(Itemized modification records)
· · · · · · ·

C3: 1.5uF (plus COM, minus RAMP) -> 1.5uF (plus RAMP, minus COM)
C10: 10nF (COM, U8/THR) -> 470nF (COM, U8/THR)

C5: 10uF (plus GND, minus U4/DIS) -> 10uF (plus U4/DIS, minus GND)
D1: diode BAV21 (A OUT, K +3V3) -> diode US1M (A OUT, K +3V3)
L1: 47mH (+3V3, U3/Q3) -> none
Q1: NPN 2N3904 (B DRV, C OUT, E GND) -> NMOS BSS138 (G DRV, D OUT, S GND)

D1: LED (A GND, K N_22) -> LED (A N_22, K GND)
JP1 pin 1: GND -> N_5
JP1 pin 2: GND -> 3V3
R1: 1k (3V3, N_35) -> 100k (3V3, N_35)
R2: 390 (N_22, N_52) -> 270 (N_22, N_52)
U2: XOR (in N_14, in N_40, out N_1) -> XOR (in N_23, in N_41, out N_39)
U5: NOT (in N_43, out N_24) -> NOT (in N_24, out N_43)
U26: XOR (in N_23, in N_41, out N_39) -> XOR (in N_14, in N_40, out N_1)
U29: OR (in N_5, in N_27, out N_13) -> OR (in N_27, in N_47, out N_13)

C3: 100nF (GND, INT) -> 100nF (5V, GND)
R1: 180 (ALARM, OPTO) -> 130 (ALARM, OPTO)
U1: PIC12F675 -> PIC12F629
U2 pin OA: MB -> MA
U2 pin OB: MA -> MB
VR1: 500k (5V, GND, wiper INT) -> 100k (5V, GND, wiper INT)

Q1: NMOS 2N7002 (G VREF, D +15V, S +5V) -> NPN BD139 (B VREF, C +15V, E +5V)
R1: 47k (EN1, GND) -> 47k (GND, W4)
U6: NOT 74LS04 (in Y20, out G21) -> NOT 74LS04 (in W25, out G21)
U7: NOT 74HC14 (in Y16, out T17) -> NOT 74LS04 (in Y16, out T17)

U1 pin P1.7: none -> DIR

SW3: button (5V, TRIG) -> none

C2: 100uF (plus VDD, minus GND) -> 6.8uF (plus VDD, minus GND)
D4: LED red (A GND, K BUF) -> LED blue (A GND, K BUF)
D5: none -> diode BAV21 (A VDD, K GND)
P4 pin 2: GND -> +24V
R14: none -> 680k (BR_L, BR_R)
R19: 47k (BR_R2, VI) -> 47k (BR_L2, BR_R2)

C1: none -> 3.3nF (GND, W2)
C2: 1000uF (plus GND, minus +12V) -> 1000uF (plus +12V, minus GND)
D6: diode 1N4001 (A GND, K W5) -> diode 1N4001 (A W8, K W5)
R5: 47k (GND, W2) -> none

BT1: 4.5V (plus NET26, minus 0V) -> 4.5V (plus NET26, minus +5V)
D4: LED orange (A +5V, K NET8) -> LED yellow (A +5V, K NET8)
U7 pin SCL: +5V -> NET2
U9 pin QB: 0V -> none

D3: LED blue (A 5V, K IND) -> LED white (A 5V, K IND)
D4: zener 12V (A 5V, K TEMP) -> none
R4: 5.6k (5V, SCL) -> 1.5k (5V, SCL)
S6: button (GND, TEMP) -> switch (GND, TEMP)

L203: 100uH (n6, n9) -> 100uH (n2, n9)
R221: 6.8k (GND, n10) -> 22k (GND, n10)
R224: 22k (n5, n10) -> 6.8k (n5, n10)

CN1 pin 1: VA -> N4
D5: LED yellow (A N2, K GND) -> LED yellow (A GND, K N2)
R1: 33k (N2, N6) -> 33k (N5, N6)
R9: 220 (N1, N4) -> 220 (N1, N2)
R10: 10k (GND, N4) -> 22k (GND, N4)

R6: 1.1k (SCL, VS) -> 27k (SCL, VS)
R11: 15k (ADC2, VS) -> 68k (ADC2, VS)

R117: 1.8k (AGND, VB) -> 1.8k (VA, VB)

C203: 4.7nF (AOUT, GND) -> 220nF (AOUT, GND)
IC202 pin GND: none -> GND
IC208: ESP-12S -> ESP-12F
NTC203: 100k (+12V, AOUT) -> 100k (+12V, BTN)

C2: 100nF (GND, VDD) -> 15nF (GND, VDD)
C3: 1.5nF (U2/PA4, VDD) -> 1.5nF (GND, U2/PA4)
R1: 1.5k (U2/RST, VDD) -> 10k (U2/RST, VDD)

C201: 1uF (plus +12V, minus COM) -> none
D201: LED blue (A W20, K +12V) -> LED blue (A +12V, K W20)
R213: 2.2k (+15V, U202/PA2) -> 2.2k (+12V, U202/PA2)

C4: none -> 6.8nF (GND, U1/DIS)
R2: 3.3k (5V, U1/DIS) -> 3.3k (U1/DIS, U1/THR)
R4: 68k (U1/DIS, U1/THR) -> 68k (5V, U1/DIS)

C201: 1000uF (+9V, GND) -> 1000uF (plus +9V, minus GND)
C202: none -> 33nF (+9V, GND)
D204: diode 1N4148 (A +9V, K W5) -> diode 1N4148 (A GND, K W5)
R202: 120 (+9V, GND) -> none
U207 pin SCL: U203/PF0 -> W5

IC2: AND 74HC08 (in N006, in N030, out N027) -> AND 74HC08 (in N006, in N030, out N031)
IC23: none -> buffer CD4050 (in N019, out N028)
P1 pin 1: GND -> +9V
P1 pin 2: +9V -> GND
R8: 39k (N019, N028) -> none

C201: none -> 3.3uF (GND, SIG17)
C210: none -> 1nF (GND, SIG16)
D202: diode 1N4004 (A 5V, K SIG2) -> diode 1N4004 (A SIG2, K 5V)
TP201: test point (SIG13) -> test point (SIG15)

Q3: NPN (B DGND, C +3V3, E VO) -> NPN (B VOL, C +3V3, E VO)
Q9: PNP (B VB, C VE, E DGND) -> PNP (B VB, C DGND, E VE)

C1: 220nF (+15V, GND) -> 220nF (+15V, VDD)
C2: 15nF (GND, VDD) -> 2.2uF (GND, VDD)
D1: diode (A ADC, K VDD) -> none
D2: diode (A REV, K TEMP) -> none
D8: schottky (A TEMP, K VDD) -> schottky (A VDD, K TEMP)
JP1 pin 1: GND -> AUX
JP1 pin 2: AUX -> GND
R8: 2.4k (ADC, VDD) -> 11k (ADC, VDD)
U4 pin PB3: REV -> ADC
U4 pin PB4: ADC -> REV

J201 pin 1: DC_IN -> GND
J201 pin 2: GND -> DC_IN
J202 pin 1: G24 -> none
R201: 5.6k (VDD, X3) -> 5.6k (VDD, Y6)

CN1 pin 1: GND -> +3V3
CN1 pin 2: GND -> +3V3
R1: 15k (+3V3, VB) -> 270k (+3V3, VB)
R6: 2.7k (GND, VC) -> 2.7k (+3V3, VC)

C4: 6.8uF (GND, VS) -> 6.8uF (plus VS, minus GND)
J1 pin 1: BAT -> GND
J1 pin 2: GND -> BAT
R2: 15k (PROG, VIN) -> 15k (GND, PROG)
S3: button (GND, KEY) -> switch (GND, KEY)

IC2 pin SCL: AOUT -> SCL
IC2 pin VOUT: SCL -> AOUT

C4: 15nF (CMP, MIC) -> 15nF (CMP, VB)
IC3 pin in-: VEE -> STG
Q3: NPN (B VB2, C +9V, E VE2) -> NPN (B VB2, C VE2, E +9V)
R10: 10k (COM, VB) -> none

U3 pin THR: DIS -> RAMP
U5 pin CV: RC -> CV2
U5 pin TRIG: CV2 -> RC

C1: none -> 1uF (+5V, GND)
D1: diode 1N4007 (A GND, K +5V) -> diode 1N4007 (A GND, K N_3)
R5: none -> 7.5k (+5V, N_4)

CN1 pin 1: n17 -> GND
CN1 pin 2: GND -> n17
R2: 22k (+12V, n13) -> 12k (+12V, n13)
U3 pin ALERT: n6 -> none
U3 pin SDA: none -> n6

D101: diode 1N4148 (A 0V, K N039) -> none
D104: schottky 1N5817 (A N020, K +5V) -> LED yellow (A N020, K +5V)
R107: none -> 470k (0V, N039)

· · · · · · ·

Could you write out, exactly as they stand, only the lines above that begin at the line with "R10: 10k (COM, VB) -> none" and stop after the line with "D101: diode 1N4148 (A 0V, K N039) -> none"?

RESPONSE AREA:
R10: 10k (COM, VB) -> none

U3 pin THR: DIS -> RAMP
U5 pin CV: RC -> CV2
U5 pin TRIG: CV2 -> RC

C1: none -> 1uF (+5V, GND)
D1: diode 1N4007 (A GND, K +5V) -> diode 1N4007 (A GND, K N_3)
R5: none -> 7.5k (+5V, N_4)

CN1 pin 1: n17 -> GND
CN1 pin 2: GND -> n17
R2: 22k (+12V, n13) -> 12k (+12V, n13)
U3 pin ALERT: n6 -> none
U3 pin SDA: none -> n6

D101: diode 1N4148 (A 0V, K N039) -> none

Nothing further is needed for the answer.